→ **Task input**:
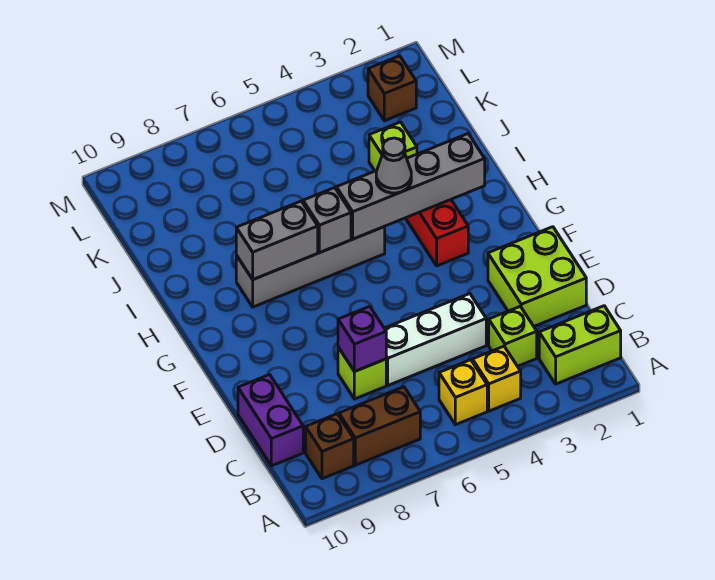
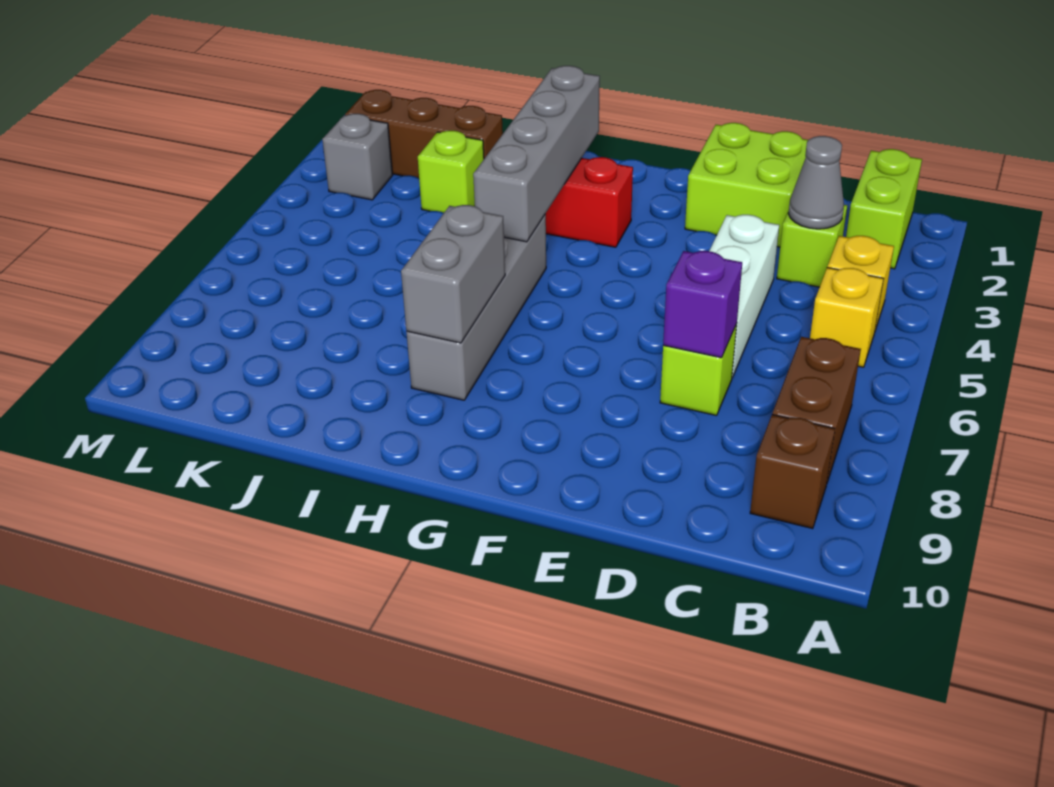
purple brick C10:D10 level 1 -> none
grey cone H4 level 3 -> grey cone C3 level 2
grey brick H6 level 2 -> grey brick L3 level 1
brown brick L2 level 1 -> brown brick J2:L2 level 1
==
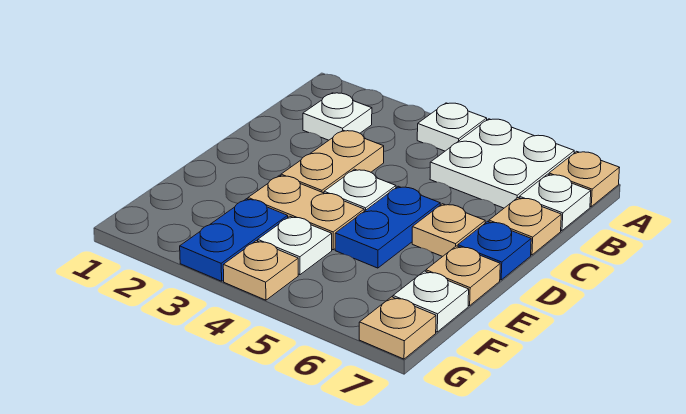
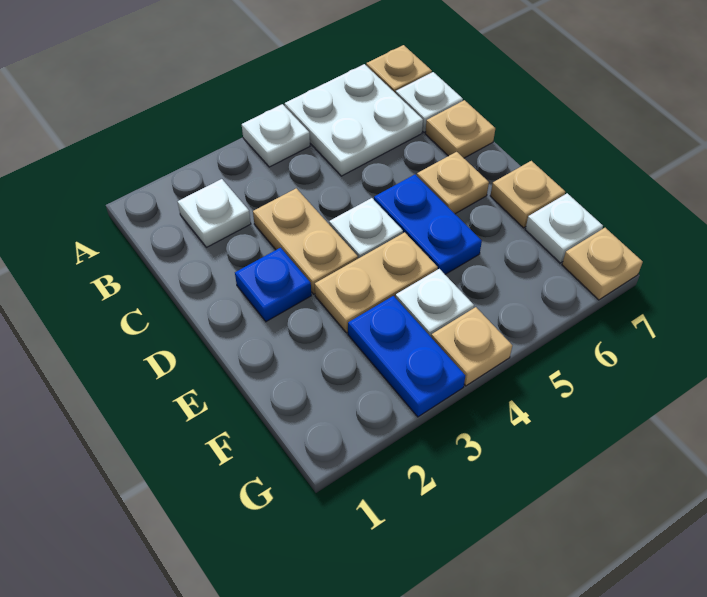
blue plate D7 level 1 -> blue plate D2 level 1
...
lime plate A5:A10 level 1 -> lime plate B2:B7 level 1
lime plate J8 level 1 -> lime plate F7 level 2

→ **What the task requires**: Reproduce the lines above, beginning at the line with "purple brick C10:D10 level 1 -> none" and stopping after the line with "brown brick L2", exactly as they are.

→ **Reply to the exercise**:
purple brick C10:D10 level 1 -> none
grey cone H4 level 3 -> grey cone C3 level 2
grey brick H6 level 2 -> grey brick L3 level 1
brown brick L2 level 1 -> brown brick J2:L2 level 1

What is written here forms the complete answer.